**About this task:** Needed from the entries below: every line that holds the word "black".

**Data shown:**
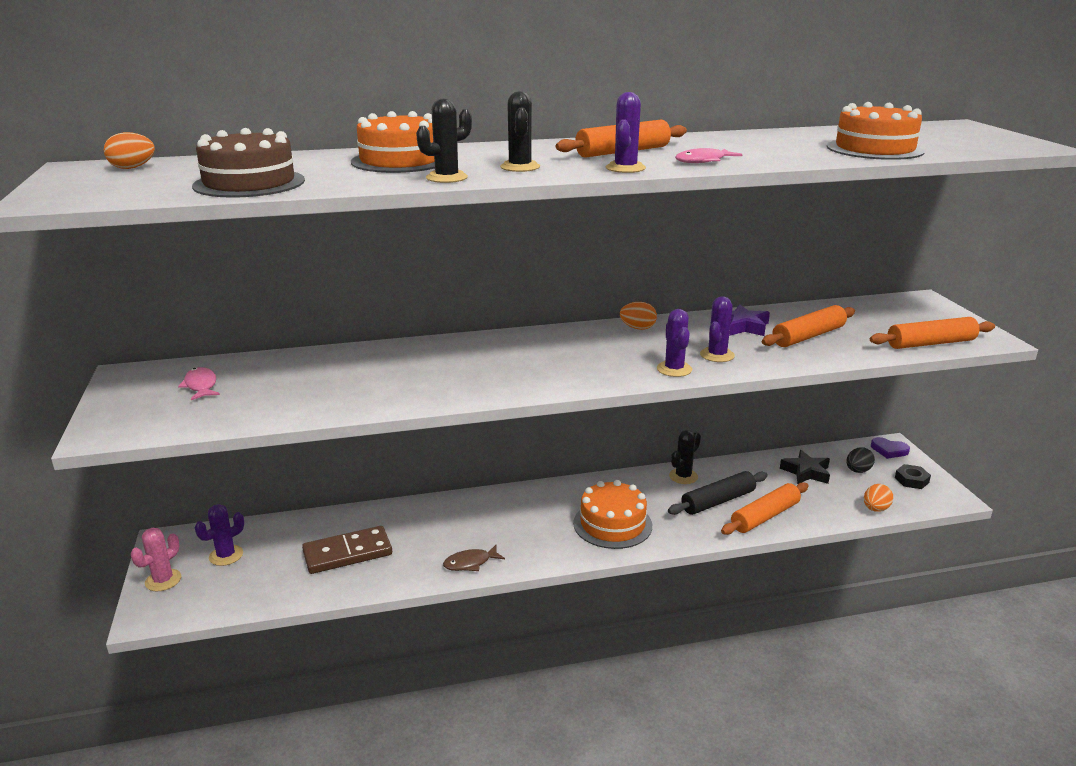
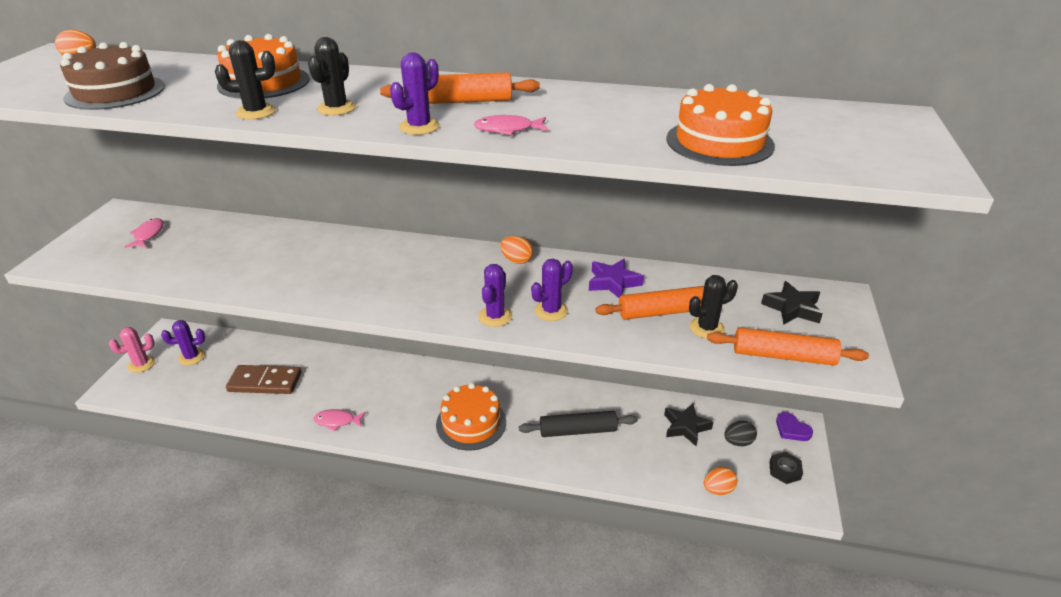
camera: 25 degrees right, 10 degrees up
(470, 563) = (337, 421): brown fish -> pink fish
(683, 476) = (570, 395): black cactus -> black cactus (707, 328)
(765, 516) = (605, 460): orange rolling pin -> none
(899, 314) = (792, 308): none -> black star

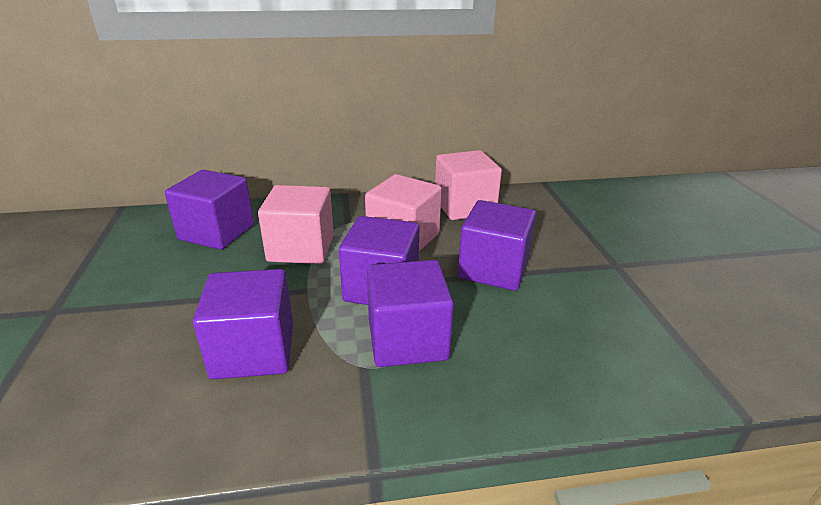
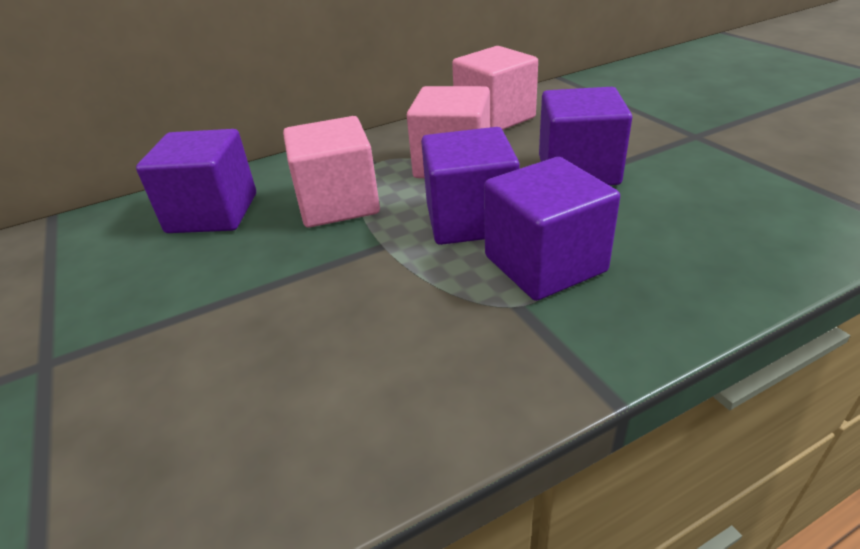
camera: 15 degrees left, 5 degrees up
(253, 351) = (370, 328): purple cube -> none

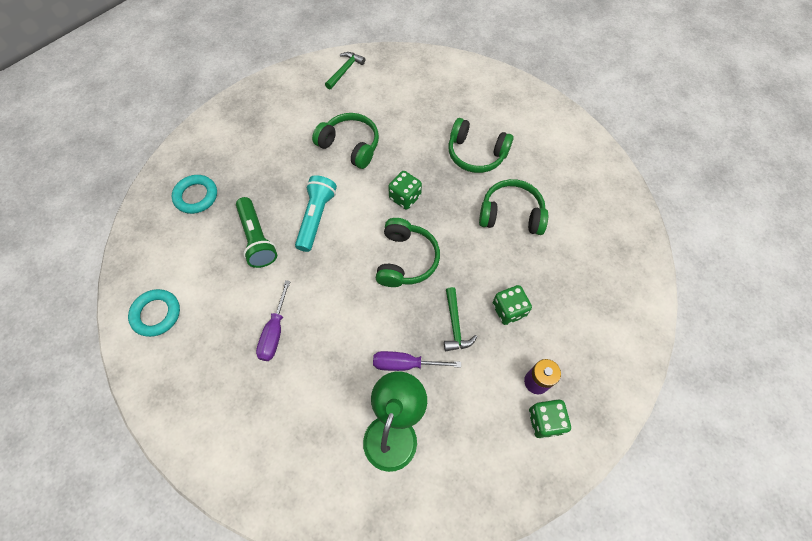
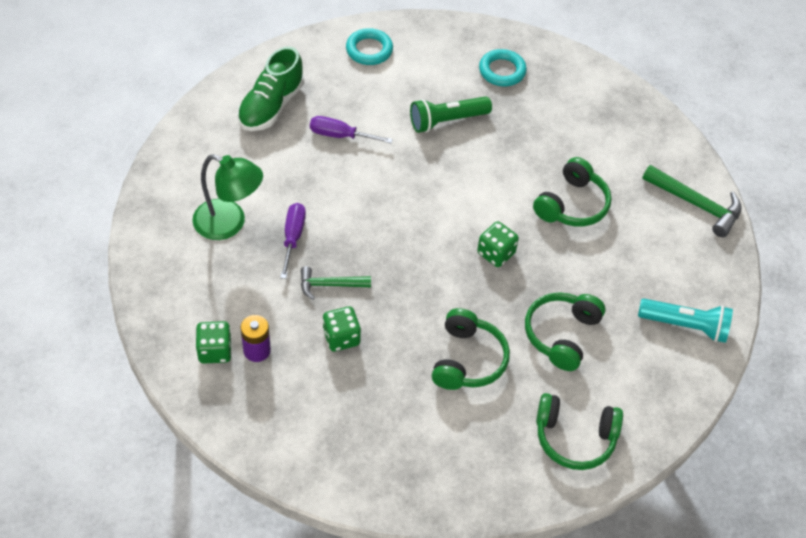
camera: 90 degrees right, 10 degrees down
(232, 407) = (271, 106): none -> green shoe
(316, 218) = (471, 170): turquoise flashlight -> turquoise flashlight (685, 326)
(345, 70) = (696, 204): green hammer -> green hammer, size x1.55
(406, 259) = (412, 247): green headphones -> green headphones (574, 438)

**Response to the exercise:**
(683, 476) = (570, 395): black cactus -> black cactus (707, 328)
(899, 314) = (792, 308): none -> black star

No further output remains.